- Written request: Copy every line of the data below word for word, leaving out the pictures.

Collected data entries

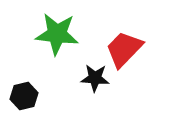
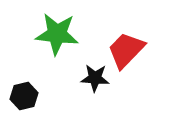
red trapezoid: moved 2 px right, 1 px down
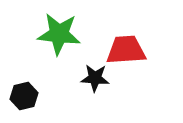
green star: moved 2 px right
red trapezoid: rotated 42 degrees clockwise
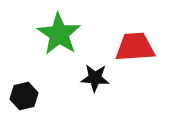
green star: rotated 27 degrees clockwise
red trapezoid: moved 9 px right, 3 px up
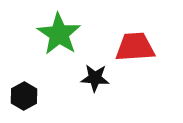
black hexagon: rotated 16 degrees counterclockwise
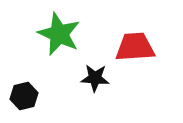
green star: rotated 9 degrees counterclockwise
black hexagon: rotated 16 degrees clockwise
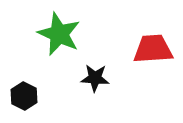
red trapezoid: moved 18 px right, 2 px down
black hexagon: rotated 20 degrees counterclockwise
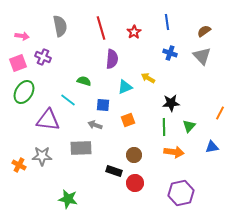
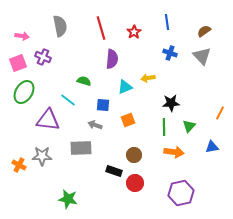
yellow arrow: rotated 40 degrees counterclockwise
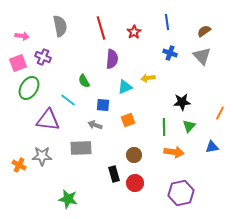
green semicircle: rotated 136 degrees counterclockwise
green ellipse: moved 5 px right, 4 px up
black star: moved 11 px right, 1 px up
black rectangle: moved 3 px down; rotated 56 degrees clockwise
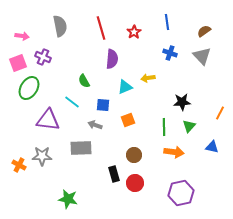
cyan line: moved 4 px right, 2 px down
blue triangle: rotated 24 degrees clockwise
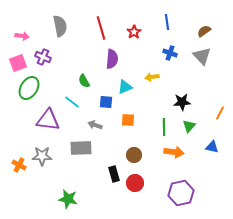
yellow arrow: moved 4 px right, 1 px up
blue square: moved 3 px right, 3 px up
orange square: rotated 24 degrees clockwise
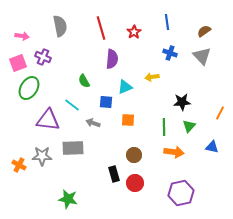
cyan line: moved 3 px down
gray arrow: moved 2 px left, 2 px up
gray rectangle: moved 8 px left
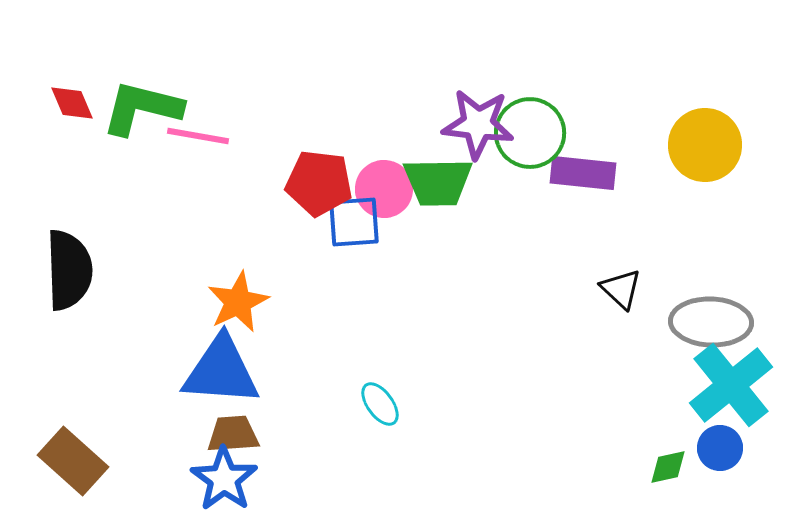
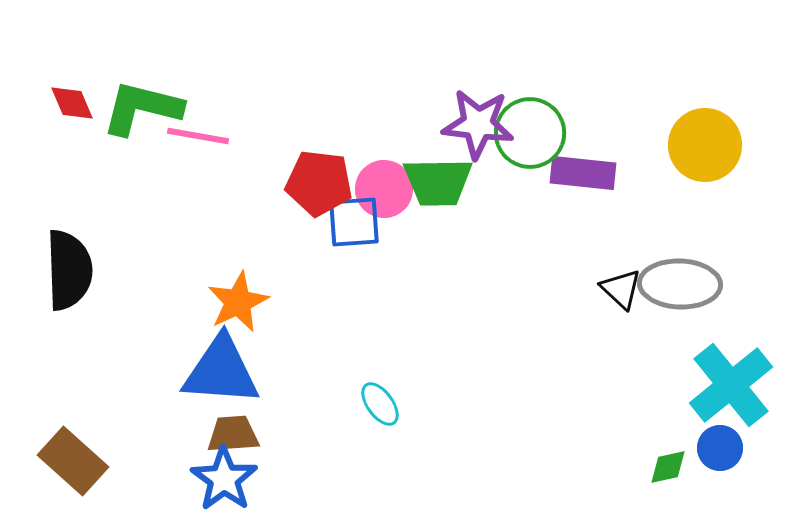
gray ellipse: moved 31 px left, 38 px up
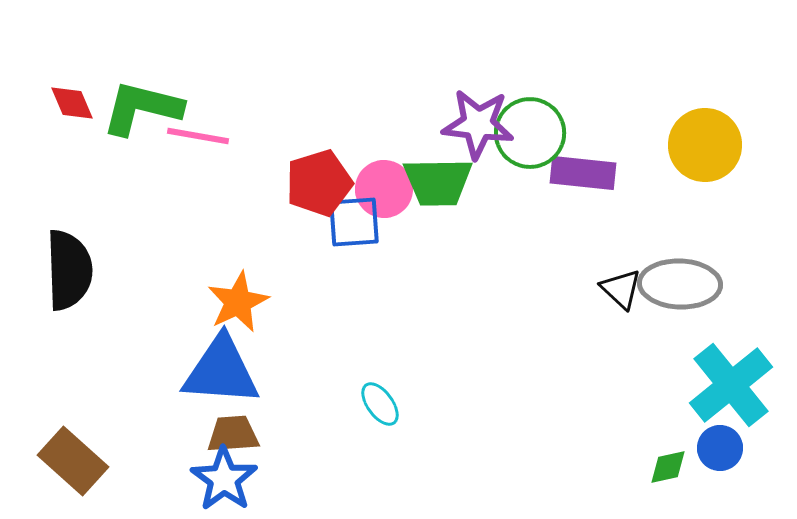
red pentagon: rotated 24 degrees counterclockwise
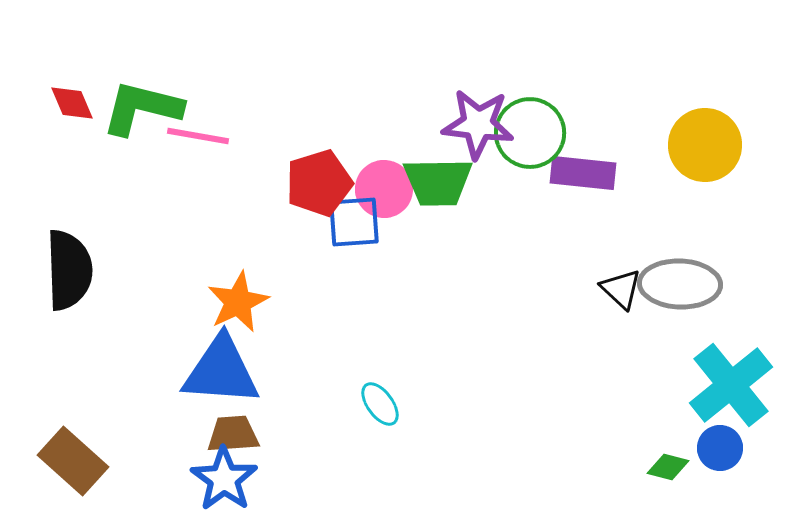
green diamond: rotated 27 degrees clockwise
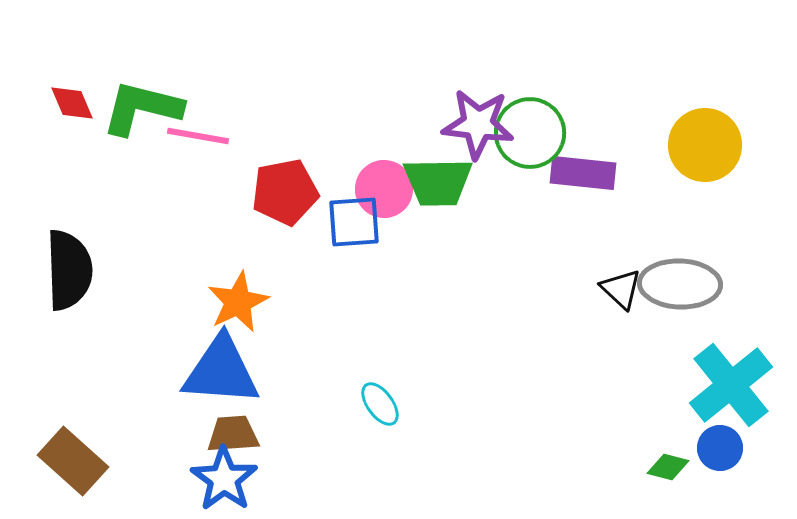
red pentagon: moved 34 px left, 9 px down; rotated 6 degrees clockwise
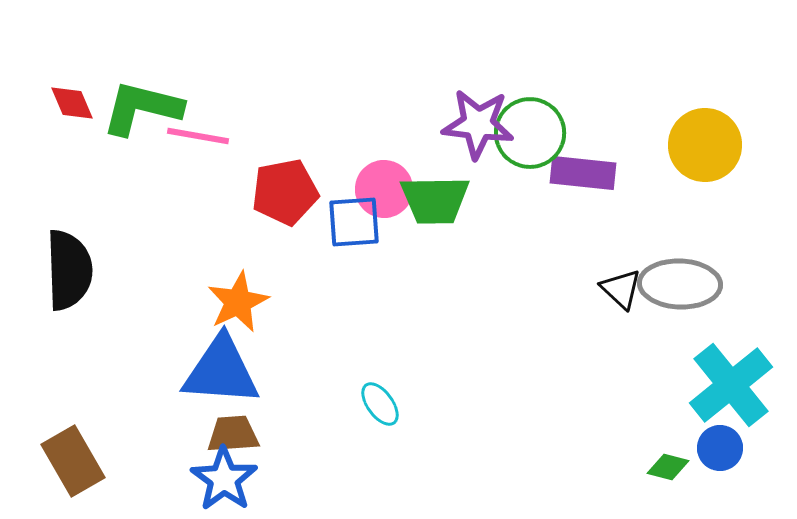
green trapezoid: moved 3 px left, 18 px down
brown rectangle: rotated 18 degrees clockwise
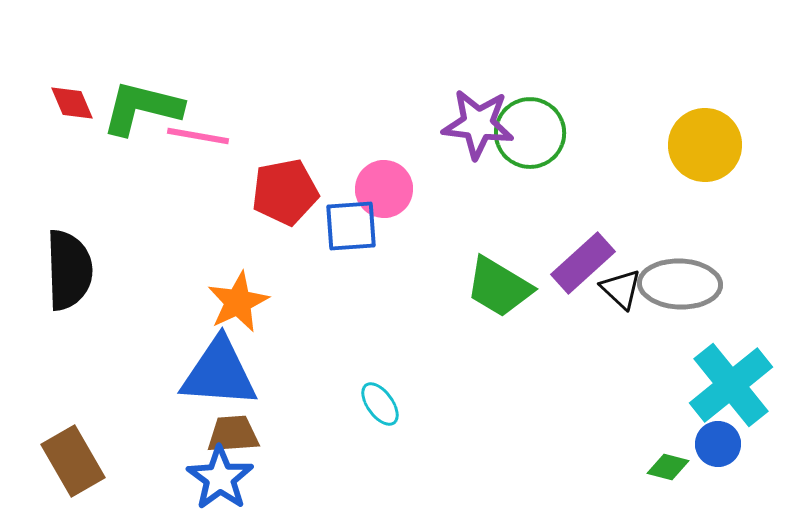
purple rectangle: moved 90 px down; rotated 48 degrees counterclockwise
green trapezoid: moved 64 px right, 87 px down; rotated 32 degrees clockwise
blue square: moved 3 px left, 4 px down
blue triangle: moved 2 px left, 2 px down
blue circle: moved 2 px left, 4 px up
blue star: moved 4 px left, 1 px up
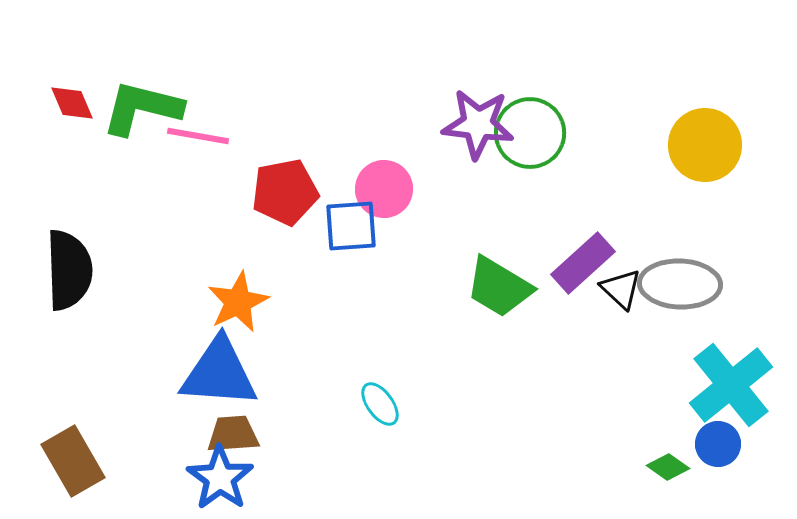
green diamond: rotated 21 degrees clockwise
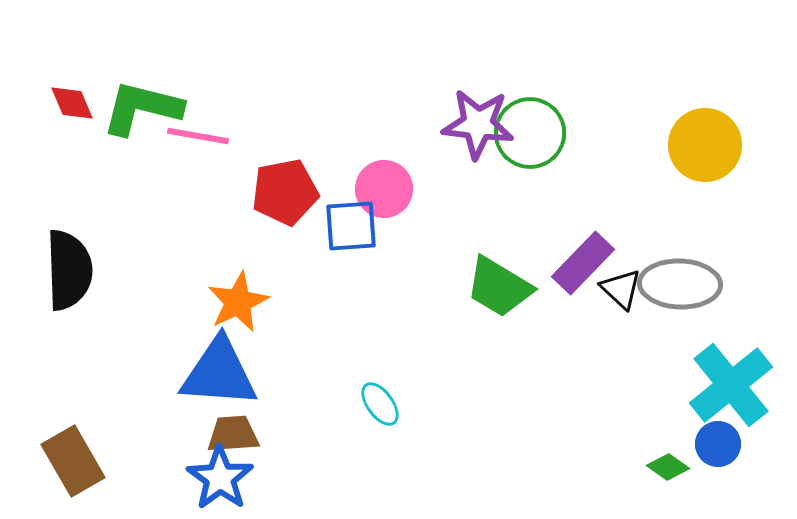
purple rectangle: rotated 4 degrees counterclockwise
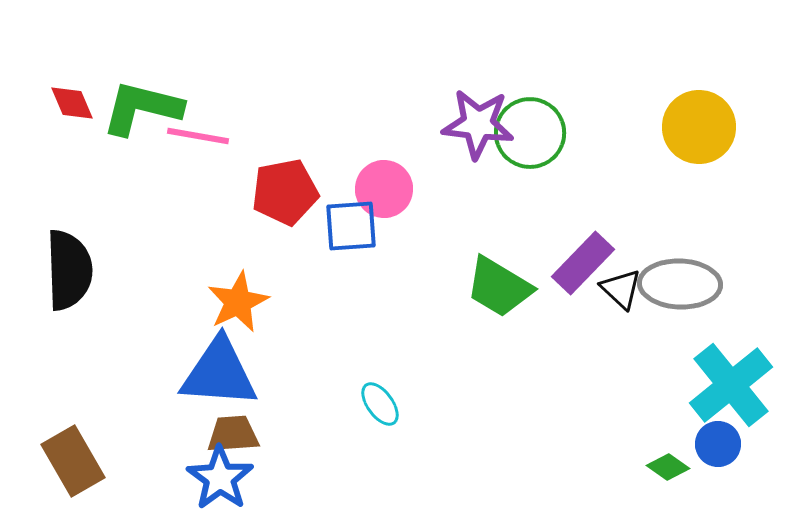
yellow circle: moved 6 px left, 18 px up
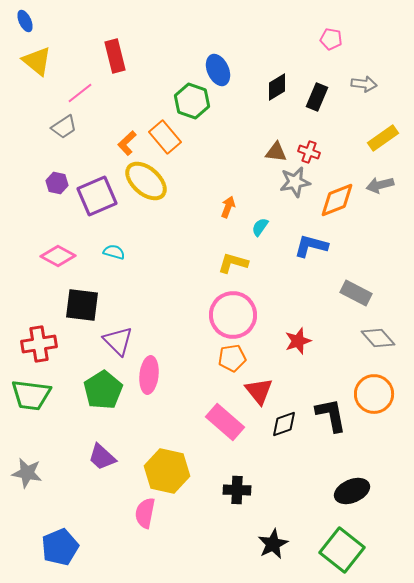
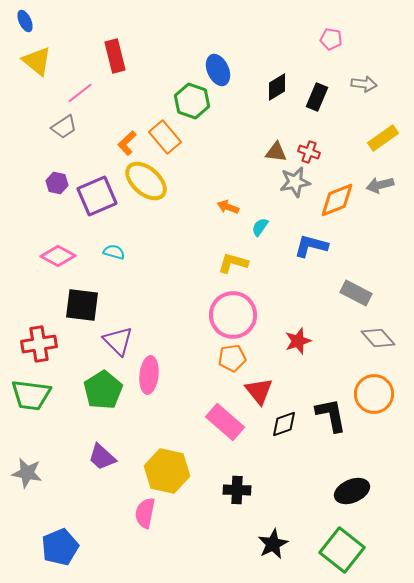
orange arrow at (228, 207): rotated 90 degrees counterclockwise
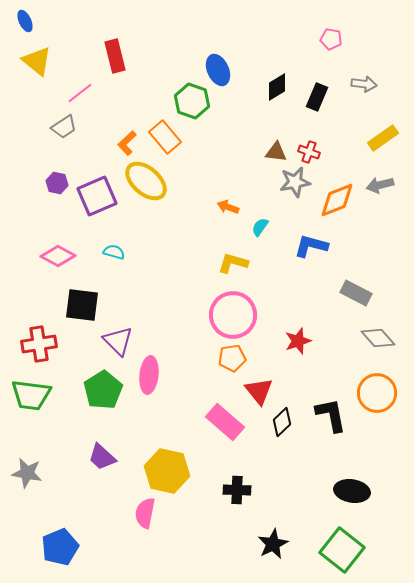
orange circle at (374, 394): moved 3 px right, 1 px up
black diamond at (284, 424): moved 2 px left, 2 px up; rotated 24 degrees counterclockwise
black ellipse at (352, 491): rotated 32 degrees clockwise
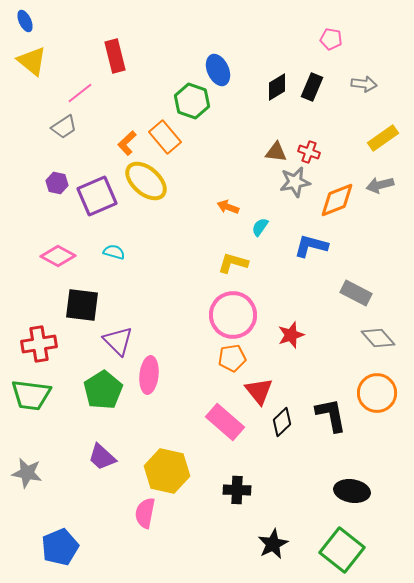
yellow triangle at (37, 61): moved 5 px left
black rectangle at (317, 97): moved 5 px left, 10 px up
red star at (298, 341): moved 7 px left, 6 px up
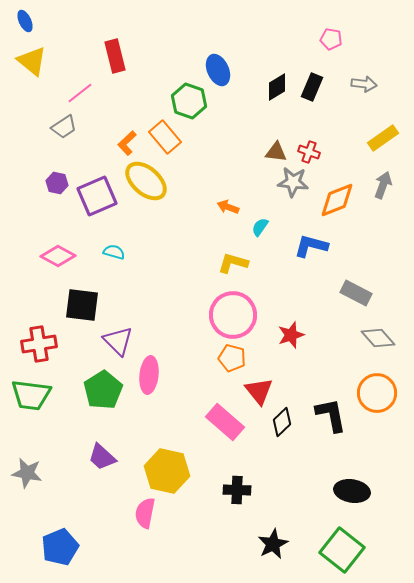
green hexagon at (192, 101): moved 3 px left
gray star at (295, 182): moved 2 px left; rotated 16 degrees clockwise
gray arrow at (380, 185): moved 3 px right; rotated 124 degrees clockwise
orange pentagon at (232, 358): rotated 24 degrees clockwise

- Solution to this exercise:
red trapezoid: moved 2 px right, 1 px down
green star: moved 2 px right
red trapezoid: rotated 42 degrees clockwise
green star: rotated 27 degrees clockwise
red trapezoid: moved 9 px right, 3 px up
black hexagon: rotated 16 degrees counterclockwise
green star: rotated 9 degrees counterclockwise
black hexagon: rotated 16 degrees clockwise
red trapezoid: moved 18 px right, 2 px down
black hexagon: rotated 20 degrees counterclockwise
yellow arrow: rotated 40 degrees counterclockwise
green semicircle: rotated 136 degrees counterclockwise
green ellipse: moved 5 px right, 4 px up
black star: moved 11 px right, 1 px up
black rectangle: moved 3 px down; rotated 56 degrees clockwise
cyan line: moved 4 px right, 2 px down
blue triangle: rotated 24 degrees clockwise
yellow arrow: moved 4 px right, 1 px up
blue square: moved 3 px right, 3 px up
orange square: rotated 24 degrees clockwise
cyan line: moved 3 px down
gray arrow: moved 2 px left, 2 px up
gray rectangle: moved 8 px left
gray ellipse: moved 31 px left, 38 px up
red pentagon: rotated 24 degrees counterclockwise
green diamond: rotated 27 degrees clockwise
red pentagon: moved 34 px left, 9 px down; rotated 6 degrees clockwise
green trapezoid: moved 3 px left, 18 px down
brown rectangle: rotated 18 degrees clockwise
purple rectangle: moved 90 px down; rotated 48 degrees counterclockwise
green trapezoid: moved 64 px right, 87 px down; rotated 32 degrees clockwise
blue square: moved 3 px left, 4 px down
blue triangle: moved 2 px left, 2 px down
blue circle: moved 2 px left, 4 px up
blue star: moved 4 px left, 1 px up
green diamond: rotated 21 degrees clockwise
purple rectangle: rotated 4 degrees counterclockwise
yellow circle: moved 6 px left, 18 px up
orange arrow at (228, 207): rotated 90 degrees counterclockwise
orange circle at (374, 394): moved 3 px right, 1 px up
black diamond at (284, 424): moved 2 px left, 2 px up; rotated 24 degrees counterclockwise
black ellipse at (352, 491): rotated 32 degrees clockwise
yellow triangle at (37, 61): moved 5 px left
black rectangle at (317, 97): moved 5 px left, 10 px up
red star at (298, 341): moved 7 px left, 6 px up
green hexagon at (192, 101): moved 3 px left
gray star at (295, 182): moved 2 px left; rotated 16 degrees clockwise
gray arrow at (380, 185): moved 3 px right; rotated 124 degrees clockwise
orange pentagon at (232, 358): rotated 24 degrees clockwise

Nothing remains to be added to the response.